Provided information:
────────────────────────────────────────

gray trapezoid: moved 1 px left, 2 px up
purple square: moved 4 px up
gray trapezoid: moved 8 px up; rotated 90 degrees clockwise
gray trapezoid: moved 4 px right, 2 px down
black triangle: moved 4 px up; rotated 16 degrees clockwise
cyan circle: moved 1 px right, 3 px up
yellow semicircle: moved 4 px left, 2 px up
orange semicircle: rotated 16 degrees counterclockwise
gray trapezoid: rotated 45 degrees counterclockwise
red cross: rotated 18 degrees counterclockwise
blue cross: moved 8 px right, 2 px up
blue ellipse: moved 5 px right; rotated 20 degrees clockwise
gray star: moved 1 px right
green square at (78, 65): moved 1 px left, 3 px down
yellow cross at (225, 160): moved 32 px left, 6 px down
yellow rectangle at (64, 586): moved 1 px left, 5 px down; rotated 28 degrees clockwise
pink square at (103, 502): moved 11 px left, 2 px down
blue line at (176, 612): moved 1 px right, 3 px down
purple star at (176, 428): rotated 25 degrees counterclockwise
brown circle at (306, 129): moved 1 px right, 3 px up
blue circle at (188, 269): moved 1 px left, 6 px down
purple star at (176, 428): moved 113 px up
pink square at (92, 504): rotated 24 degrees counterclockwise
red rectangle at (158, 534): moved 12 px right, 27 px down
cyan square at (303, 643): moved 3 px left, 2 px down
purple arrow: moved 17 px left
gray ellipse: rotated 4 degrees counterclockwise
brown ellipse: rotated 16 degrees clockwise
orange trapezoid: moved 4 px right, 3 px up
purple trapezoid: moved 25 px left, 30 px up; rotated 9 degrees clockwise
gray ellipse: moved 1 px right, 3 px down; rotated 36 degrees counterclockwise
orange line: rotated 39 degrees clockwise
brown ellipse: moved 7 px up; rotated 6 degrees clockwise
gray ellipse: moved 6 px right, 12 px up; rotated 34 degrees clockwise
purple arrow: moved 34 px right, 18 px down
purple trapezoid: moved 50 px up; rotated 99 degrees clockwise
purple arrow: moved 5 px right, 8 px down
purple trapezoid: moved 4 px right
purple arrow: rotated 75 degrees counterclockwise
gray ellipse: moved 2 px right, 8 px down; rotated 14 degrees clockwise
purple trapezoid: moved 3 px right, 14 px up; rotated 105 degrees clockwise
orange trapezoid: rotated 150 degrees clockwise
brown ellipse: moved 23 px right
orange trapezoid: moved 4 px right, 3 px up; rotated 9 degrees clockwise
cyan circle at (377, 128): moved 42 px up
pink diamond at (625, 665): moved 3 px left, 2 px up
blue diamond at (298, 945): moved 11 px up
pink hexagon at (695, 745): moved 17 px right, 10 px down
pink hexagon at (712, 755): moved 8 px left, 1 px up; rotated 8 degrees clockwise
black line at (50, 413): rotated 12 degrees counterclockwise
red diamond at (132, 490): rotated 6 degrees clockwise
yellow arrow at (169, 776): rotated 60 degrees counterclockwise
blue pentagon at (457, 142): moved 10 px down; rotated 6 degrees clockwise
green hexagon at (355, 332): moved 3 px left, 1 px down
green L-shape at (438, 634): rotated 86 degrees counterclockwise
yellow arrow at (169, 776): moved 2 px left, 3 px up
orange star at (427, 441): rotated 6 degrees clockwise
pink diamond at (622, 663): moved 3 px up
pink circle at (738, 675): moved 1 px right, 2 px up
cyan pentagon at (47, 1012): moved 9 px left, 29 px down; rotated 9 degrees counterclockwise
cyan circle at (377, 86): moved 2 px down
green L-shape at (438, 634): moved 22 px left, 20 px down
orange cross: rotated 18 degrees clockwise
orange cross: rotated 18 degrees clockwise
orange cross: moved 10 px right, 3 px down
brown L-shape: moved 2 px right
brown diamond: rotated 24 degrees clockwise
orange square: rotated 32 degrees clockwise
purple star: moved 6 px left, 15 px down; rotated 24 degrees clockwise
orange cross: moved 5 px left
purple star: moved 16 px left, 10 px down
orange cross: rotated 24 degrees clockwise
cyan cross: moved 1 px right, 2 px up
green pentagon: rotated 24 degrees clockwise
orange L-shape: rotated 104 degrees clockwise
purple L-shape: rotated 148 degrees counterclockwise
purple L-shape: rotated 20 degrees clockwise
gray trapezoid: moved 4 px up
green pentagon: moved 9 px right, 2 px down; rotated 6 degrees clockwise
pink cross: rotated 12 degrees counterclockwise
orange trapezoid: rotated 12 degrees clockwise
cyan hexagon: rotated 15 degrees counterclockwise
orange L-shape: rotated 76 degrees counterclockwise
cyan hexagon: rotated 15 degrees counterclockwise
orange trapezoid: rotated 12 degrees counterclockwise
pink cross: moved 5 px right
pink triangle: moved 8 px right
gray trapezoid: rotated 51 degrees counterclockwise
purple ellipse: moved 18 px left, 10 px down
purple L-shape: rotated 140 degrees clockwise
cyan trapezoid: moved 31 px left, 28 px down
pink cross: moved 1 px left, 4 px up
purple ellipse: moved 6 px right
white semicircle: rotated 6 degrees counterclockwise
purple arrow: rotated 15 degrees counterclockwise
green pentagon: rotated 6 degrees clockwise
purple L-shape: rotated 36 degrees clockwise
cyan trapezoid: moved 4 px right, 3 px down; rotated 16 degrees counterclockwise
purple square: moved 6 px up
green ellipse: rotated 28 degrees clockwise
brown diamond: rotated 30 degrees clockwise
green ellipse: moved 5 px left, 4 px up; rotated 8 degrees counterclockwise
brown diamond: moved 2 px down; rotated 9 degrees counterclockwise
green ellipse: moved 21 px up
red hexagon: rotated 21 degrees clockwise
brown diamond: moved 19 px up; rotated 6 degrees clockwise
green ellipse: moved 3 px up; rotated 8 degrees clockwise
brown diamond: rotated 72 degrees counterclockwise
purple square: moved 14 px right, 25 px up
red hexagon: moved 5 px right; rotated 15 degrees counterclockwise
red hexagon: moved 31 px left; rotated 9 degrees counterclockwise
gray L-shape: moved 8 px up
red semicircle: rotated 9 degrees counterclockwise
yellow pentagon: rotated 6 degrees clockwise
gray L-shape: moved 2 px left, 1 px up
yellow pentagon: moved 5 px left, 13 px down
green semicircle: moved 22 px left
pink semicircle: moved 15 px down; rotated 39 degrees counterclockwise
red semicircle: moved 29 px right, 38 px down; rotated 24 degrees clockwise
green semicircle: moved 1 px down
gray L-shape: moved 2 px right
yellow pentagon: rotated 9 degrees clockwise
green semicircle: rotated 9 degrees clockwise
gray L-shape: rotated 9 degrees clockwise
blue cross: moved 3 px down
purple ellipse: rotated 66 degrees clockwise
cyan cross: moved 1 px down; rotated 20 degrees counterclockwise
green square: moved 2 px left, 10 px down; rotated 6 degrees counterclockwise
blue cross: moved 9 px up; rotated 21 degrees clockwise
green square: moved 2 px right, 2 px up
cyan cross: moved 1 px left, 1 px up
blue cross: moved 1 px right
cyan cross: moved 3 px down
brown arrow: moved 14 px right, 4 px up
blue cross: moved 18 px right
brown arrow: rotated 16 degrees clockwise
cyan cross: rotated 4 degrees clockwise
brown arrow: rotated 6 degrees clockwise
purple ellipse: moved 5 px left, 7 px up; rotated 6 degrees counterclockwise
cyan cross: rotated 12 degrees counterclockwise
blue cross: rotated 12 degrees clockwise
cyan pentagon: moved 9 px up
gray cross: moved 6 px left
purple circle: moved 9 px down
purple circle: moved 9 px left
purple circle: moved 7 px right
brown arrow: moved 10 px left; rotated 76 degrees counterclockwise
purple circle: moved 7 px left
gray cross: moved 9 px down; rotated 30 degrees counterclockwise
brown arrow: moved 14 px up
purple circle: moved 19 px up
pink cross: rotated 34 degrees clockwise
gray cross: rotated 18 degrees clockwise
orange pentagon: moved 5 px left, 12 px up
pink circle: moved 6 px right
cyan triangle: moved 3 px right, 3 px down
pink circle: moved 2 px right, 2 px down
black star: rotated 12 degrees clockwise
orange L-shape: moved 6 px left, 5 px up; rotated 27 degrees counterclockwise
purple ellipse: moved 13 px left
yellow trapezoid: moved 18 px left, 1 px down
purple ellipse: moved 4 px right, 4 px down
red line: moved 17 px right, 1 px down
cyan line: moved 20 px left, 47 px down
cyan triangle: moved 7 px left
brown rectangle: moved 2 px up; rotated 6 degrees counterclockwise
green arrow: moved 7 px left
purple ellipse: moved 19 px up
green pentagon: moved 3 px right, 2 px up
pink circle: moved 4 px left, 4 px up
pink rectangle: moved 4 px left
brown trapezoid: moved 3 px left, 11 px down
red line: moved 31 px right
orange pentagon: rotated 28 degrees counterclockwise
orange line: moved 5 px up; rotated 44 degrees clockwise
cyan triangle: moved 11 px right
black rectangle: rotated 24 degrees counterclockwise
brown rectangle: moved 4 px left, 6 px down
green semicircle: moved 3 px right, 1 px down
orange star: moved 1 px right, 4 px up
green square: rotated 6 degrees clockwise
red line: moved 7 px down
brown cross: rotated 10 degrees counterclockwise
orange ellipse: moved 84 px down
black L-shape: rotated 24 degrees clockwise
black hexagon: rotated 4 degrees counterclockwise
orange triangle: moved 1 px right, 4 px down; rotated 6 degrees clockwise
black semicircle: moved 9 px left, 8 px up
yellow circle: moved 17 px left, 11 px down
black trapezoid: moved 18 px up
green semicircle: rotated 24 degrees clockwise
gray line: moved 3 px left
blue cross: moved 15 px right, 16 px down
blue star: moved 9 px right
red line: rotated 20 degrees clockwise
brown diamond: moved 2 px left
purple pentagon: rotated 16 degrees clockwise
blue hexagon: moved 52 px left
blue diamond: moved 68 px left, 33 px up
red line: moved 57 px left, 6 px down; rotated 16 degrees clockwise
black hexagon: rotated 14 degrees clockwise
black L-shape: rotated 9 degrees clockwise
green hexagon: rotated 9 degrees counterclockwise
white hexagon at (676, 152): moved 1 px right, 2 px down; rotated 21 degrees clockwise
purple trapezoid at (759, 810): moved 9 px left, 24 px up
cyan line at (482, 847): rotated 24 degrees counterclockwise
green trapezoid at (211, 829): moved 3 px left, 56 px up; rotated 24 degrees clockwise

────────────────────────────────────────

Aim of the exercise: Copy out the rows from the first one through the one containing "purple arrow: moved 34 px right, 18 px down", replacing every "ellipse" with "oval" and leaving everything else unchanged.

Exercise output:
gray trapezoid: moved 1 px left, 2 px up
purple square: moved 4 px up
gray trapezoid: moved 8 px up; rotated 90 degrees clockwise
gray trapezoid: moved 4 px right, 2 px down
black triangle: moved 4 px up; rotated 16 degrees clockwise
cyan circle: moved 1 px right, 3 px up
yellow semicircle: moved 4 px left, 2 px up
orange semicircle: rotated 16 degrees counterclockwise
gray trapezoid: rotated 45 degrees counterclockwise
red cross: rotated 18 degrees counterclockwise
blue cross: moved 8 px right, 2 px up
blue oval: moved 5 px right; rotated 20 degrees clockwise
gray star: moved 1 px right
green square at (78, 65): moved 1 px left, 3 px down
yellow cross at (225, 160): moved 32 px left, 6 px down
yellow rectangle at (64, 586): moved 1 px left, 5 px down; rotated 28 degrees clockwise
pink square at (103, 502): moved 11 px left, 2 px down
blue line at (176, 612): moved 1 px right, 3 px down
purple star at (176, 428): rotated 25 degrees counterclockwise
brown circle at (306, 129): moved 1 px right, 3 px up
blue circle at (188, 269): moved 1 px left, 6 px down
purple star at (176, 428): moved 113 px up
pink square at (92, 504): rotated 24 degrees counterclockwise
red rectangle at (158, 534): moved 12 px right, 27 px down
cyan square at (303, 643): moved 3 px left, 2 px down
purple arrow: moved 17 px left
gray oval: rotated 4 degrees counterclockwise
brown oval: rotated 16 degrees clockwise
orange trapezoid: moved 4 px right, 3 px up
purple trapezoid: moved 25 px left, 30 px up; rotated 9 degrees clockwise
gray oval: moved 1 px right, 3 px down; rotated 36 degrees counterclockwise
orange line: rotated 39 degrees clockwise
brown oval: moved 7 px up; rotated 6 degrees clockwise
gray oval: moved 6 px right, 12 px up; rotated 34 degrees clockwise
purple arrow: moved 34 px right, 18 px down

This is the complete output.